» ASSIGNED TASK:
Pick every line out of the entries below that holds the string "brown", and report them.

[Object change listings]

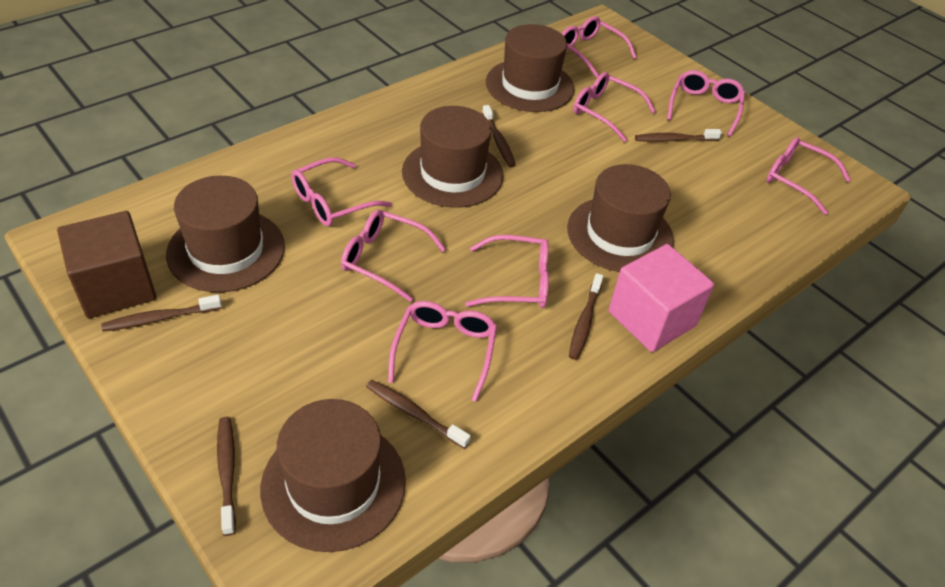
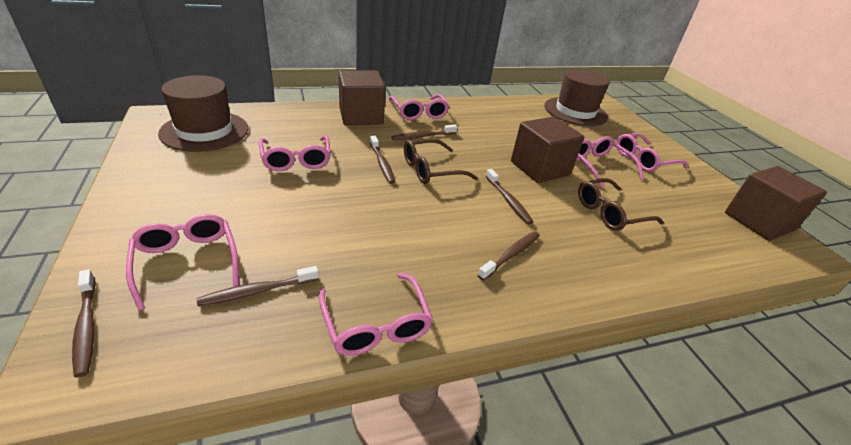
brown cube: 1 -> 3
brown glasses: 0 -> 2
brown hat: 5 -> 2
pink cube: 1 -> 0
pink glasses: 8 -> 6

» TASK RESPONSE:
brown cube: 1 -> 3
brown glasses: 0 -> 2
brown hat: 5 -> 2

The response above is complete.